▶ Assignment
The answer is an exact repeat of the entries below, with the pictures omitted.

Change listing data
*-*-*

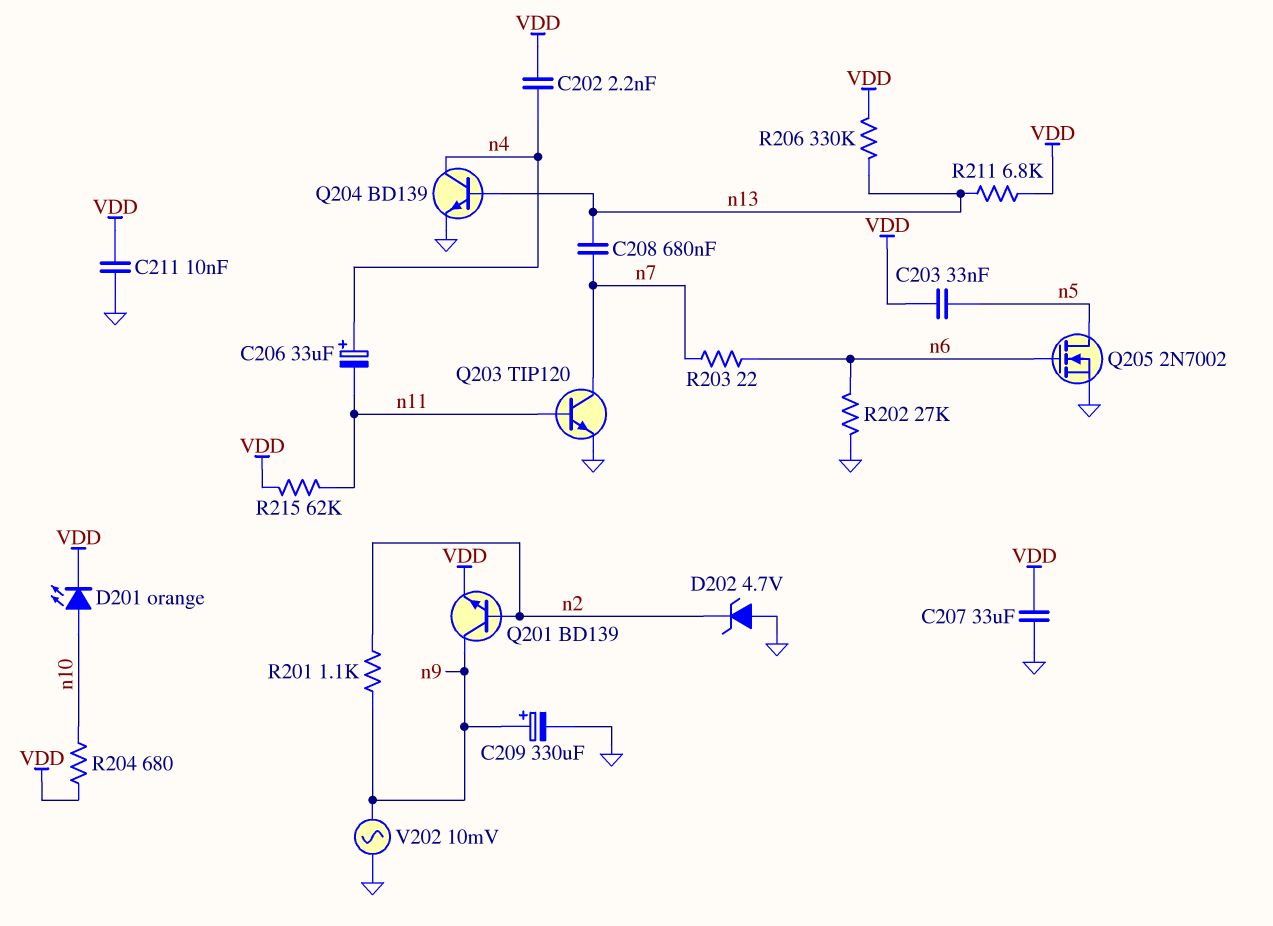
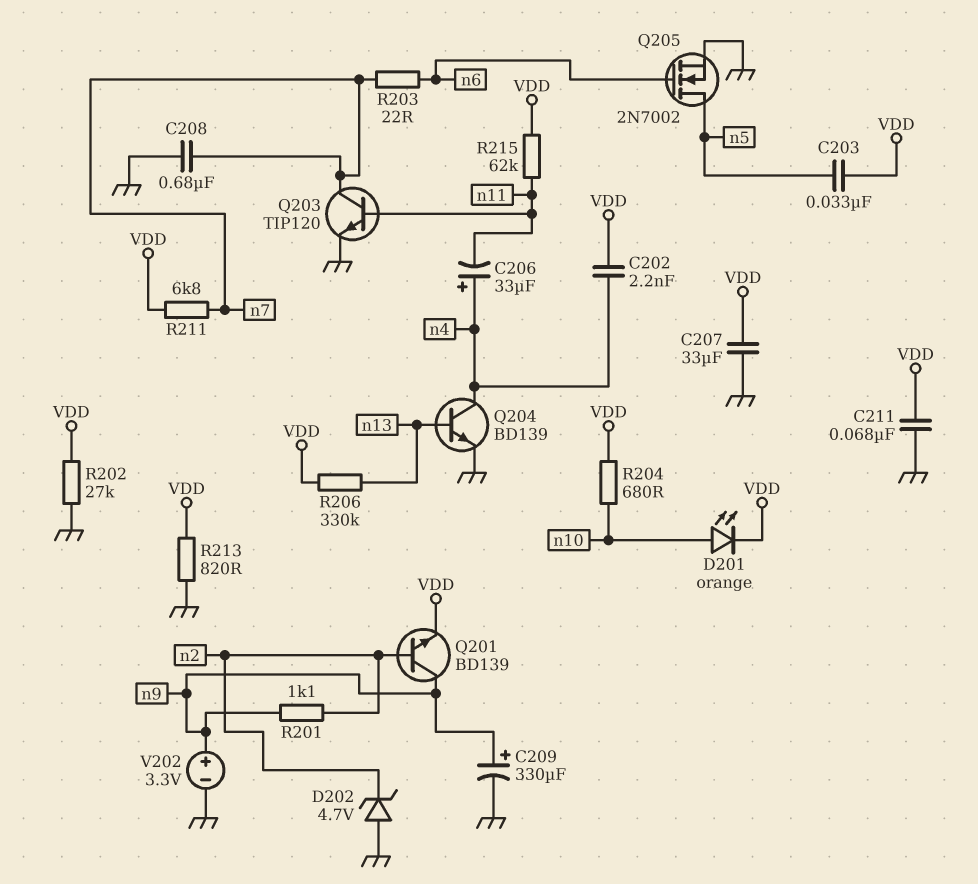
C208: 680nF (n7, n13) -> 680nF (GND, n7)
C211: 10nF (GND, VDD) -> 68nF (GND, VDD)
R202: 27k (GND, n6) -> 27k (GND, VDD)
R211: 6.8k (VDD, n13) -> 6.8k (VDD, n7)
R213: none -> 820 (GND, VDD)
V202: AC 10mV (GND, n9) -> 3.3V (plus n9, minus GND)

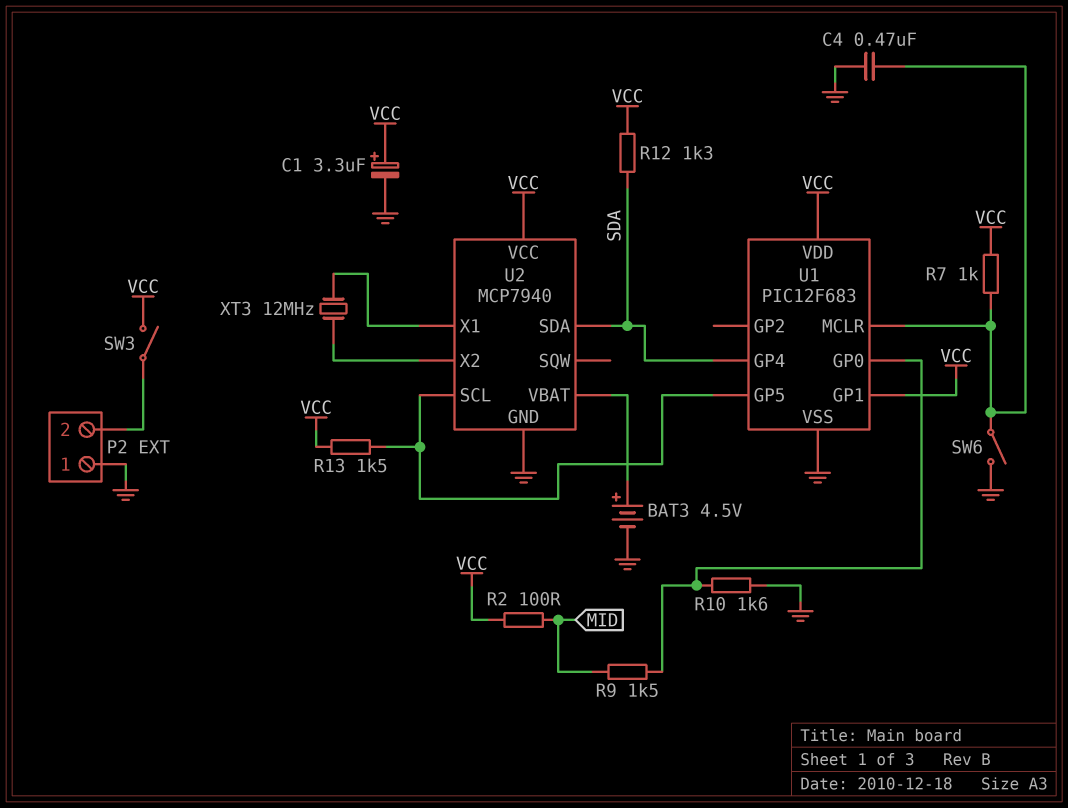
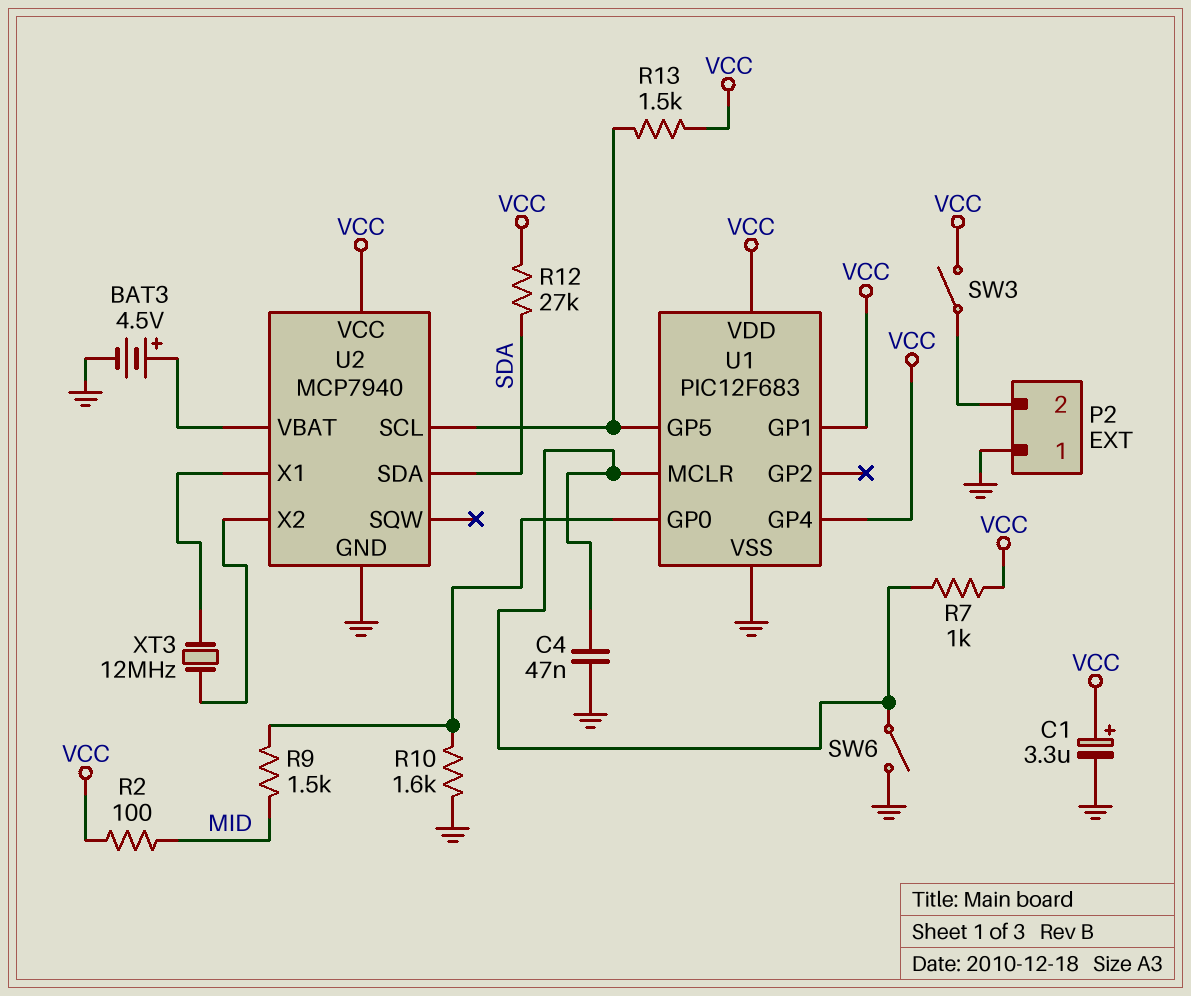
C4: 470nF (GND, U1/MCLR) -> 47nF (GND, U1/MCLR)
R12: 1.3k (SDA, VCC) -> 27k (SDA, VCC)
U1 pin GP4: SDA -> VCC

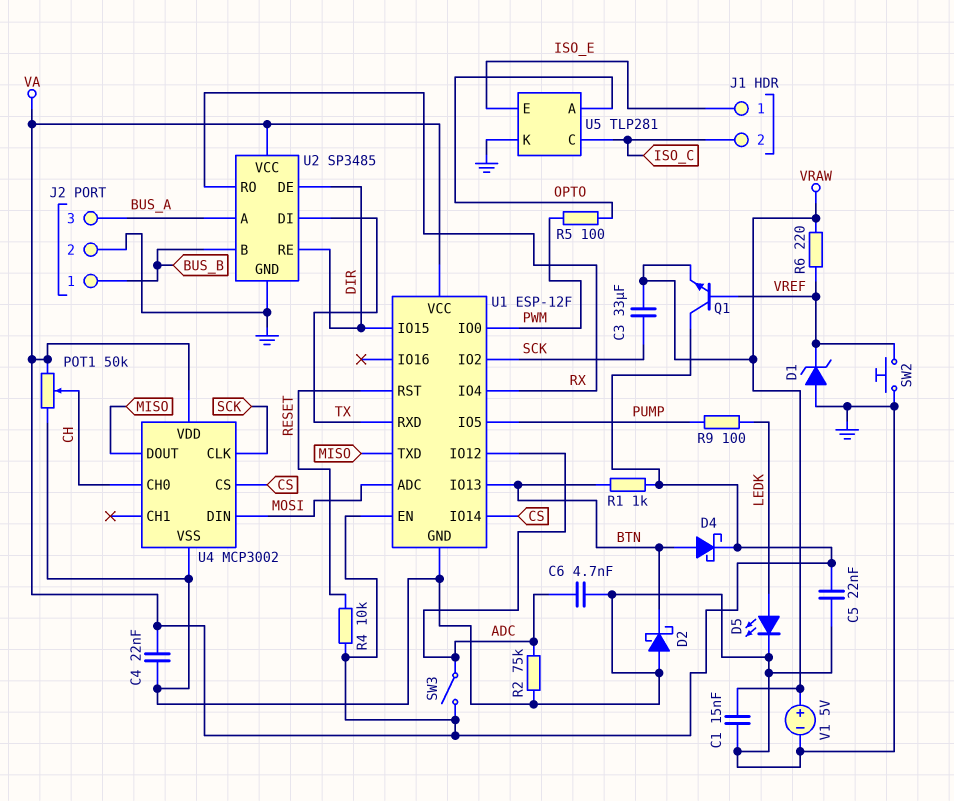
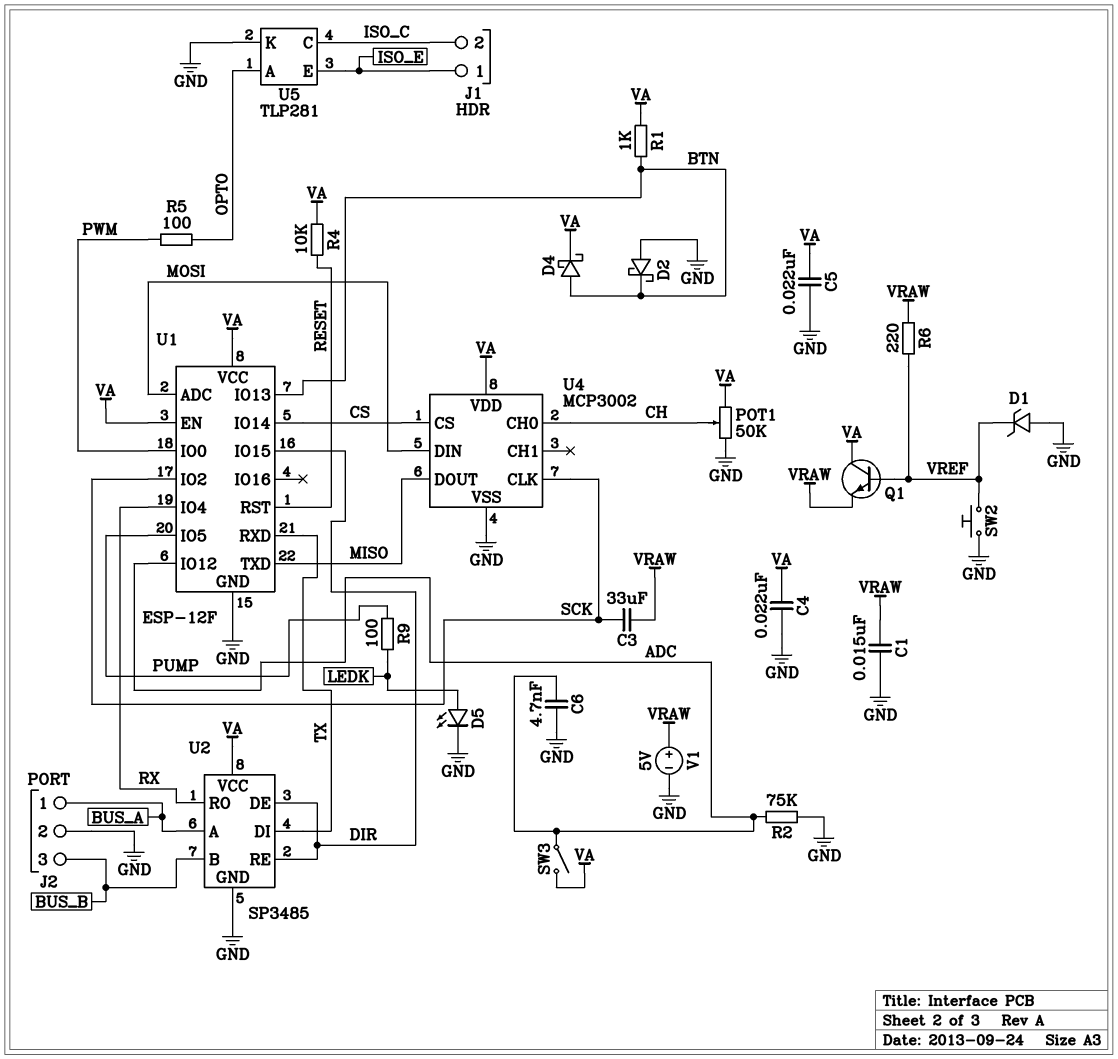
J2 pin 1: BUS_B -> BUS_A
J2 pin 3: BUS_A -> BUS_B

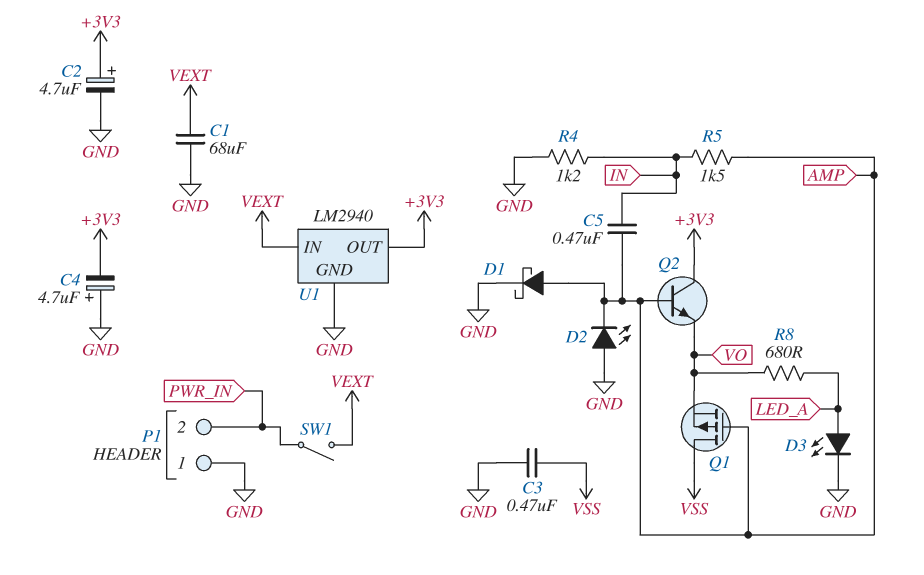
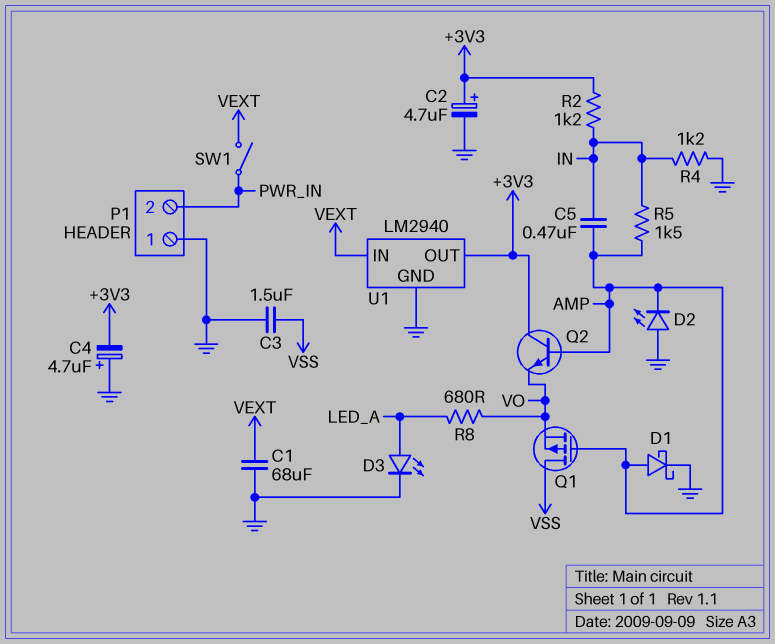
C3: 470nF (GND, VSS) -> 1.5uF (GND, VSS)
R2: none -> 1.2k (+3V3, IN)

*-*-*

▶ Exercise output
C208: 680nF (n7, n13) -> 680nF (GND, n7)
C211: 10nF (GND, VDD) -> 68nF (GND, VDD)
R202: 27k (GND, n6) -> 27k (GND, VDD)
R211: 6.8k (VDD, n13) -> 6.8k (VDD, n7)
R213: none -> 820 (GND, VDD)
V202: AC 10mV (GND, n9) -> 3.3V (plus n9, minus GND)

C4: 470nF (GND, U1/MCLR) -> 47nF (GND, U1/MCLR)
R12: 1.3k (SDA, VCC) -> 27k (SDA, VCC)
U1 pin GP4: SDA -> VCC

J2 pin 1: BUS_B -> BUS_A
J2 pin 3: BUS_A -> BUS_B

C3: 470nF (GND, VSS) -> 1.5uF (GND, VSS)
R2: none -> 1.2k (+3V3, IN)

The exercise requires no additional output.